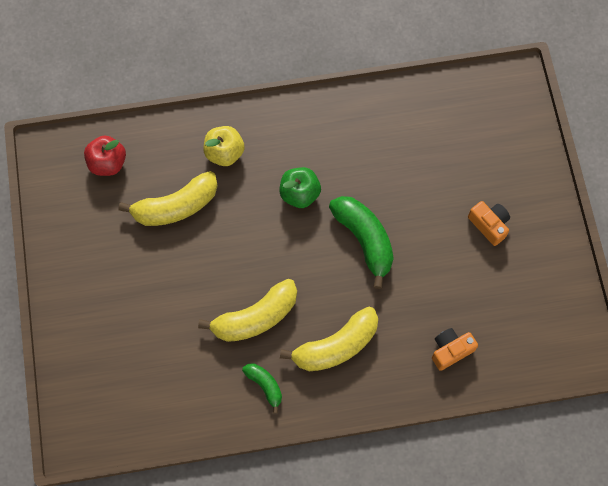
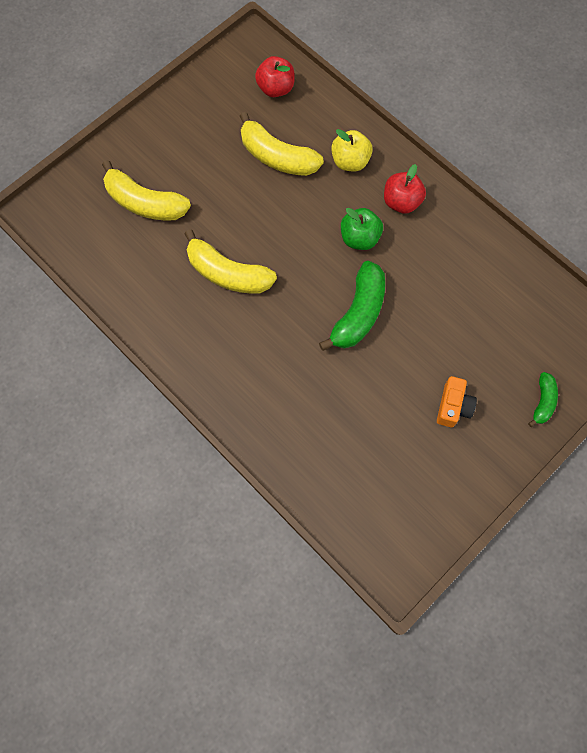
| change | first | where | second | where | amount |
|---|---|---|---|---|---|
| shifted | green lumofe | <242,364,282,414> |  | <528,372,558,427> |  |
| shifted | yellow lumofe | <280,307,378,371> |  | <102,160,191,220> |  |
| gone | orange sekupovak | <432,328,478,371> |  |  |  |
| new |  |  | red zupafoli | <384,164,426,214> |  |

• • • •

• _Work required_
Restate, word for word, all of the material above, leaving out the images.

• _Answer space_
| change | first | where | second | where | amount |
|---|---|---|---|---|---|
| shifted | green lumofe | <242,364,282,414> |  | <528,372,558,427> |  |
| shifted | yellow lumofe | <280,307,378,371> |  | <102,160,191,220> |  |
| gone | orange sekupovak | <432,328,478,371> |  |  |  |
| new |  |  | red zupafoli | <384,164,426,214> |  |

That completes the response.